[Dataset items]
---+---
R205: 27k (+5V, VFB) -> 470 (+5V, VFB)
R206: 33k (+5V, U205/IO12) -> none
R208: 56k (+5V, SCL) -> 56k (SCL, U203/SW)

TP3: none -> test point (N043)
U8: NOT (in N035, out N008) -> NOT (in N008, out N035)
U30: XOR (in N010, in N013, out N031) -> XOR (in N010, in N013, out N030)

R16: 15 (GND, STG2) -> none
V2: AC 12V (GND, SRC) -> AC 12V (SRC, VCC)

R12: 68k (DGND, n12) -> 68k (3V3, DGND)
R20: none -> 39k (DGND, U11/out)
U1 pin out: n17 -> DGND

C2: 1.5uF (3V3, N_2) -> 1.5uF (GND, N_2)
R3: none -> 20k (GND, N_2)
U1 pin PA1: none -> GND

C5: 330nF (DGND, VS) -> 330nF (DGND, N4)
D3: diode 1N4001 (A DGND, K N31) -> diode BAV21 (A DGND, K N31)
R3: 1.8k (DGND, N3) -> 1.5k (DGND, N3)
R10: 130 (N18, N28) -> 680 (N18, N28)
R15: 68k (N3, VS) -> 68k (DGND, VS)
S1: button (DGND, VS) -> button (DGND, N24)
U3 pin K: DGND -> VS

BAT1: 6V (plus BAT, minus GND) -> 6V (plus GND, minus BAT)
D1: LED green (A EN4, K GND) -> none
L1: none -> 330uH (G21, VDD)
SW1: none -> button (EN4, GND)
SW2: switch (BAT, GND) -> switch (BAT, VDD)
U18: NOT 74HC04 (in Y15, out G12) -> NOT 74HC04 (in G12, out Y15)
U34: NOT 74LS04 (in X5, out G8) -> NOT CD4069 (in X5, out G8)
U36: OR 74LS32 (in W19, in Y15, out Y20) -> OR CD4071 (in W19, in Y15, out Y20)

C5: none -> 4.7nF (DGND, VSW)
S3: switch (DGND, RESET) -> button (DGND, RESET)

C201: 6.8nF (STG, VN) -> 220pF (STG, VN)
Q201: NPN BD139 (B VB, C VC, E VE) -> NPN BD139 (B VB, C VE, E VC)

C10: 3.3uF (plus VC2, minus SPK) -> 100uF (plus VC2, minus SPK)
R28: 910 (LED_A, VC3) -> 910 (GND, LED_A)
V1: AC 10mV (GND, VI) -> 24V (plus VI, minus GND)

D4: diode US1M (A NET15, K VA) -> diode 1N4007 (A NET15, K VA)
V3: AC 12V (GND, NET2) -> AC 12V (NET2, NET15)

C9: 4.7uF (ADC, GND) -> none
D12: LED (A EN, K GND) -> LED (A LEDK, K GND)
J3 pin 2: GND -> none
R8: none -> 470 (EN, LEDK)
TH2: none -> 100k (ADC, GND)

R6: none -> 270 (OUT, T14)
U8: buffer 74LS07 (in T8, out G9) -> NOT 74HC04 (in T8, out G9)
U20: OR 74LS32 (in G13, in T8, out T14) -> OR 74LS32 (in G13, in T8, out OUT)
---+---
◆ What you should do: Report every line in the data that holds "button", copying each one.

◆ Your response:
S1: button (DGND, VS) -> button (DGND, N24)
SW1: none -> button (EN4, GND)
S3: switch (DGND, RESET) -> button (DGND, RESET)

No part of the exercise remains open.